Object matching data
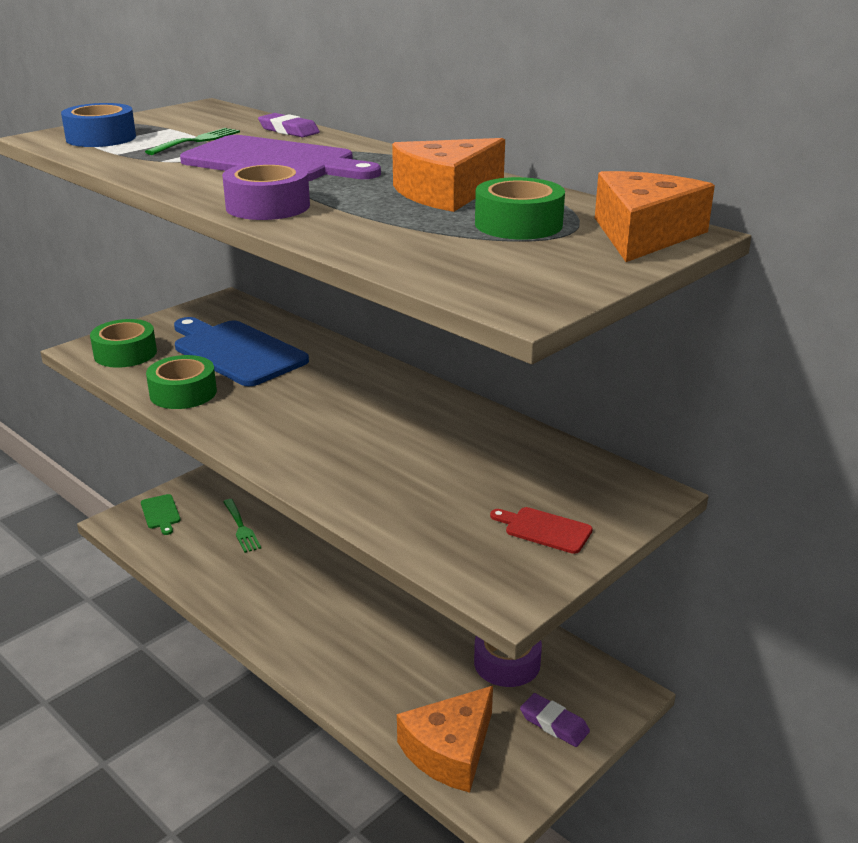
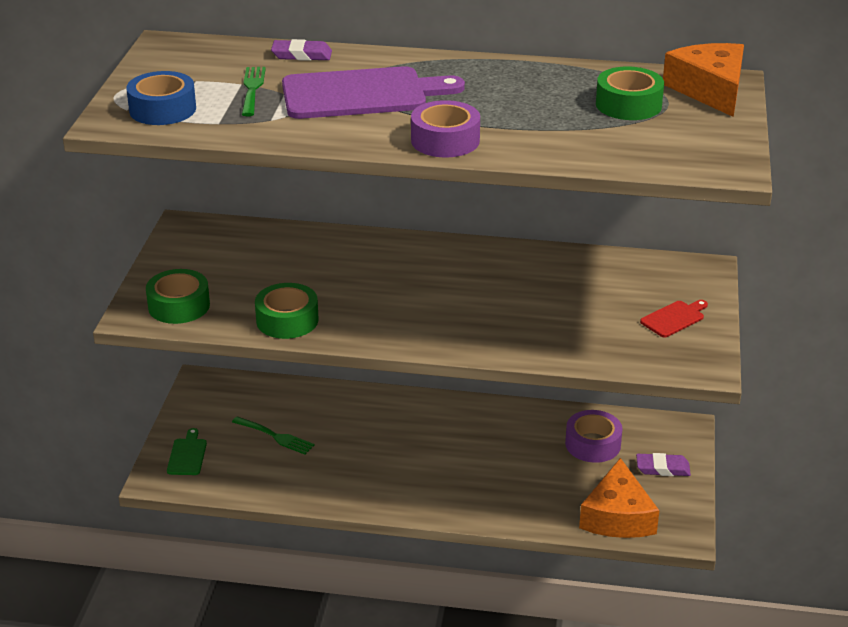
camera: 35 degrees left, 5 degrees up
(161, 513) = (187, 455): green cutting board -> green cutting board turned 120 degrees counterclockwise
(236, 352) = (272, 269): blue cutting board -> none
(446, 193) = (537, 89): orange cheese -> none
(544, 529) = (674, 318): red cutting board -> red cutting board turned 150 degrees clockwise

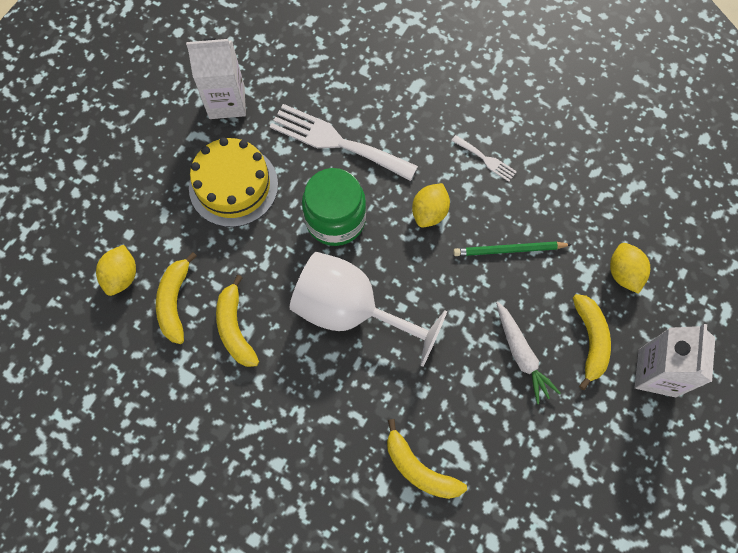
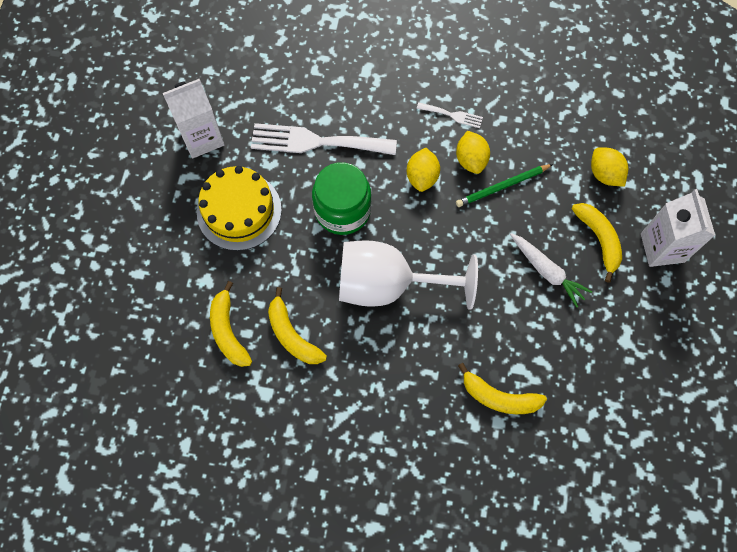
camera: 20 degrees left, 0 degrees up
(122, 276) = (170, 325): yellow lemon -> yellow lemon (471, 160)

Requirement: Leaving the pictures out, set down all of the data again exactly.

Solution for this task:
camera: 35 degrees left, 5 degrees up
(161, 513) = (187, 455): green cutting board -> green cutting board turned 120 degrees counterclockwise
(236, 352) = (272, 269): blue cutting board -> none
(446, 193) = (537, 89): orange cheese -> none
(544, 529) = (674, 318): red cutting board -> red cutting board turned 150 degrees clockwise

camera: 20 degrees left, 0 degrees up
(122, 276) = (170, 325): yellow lemon -> yellow lemon (471, 160)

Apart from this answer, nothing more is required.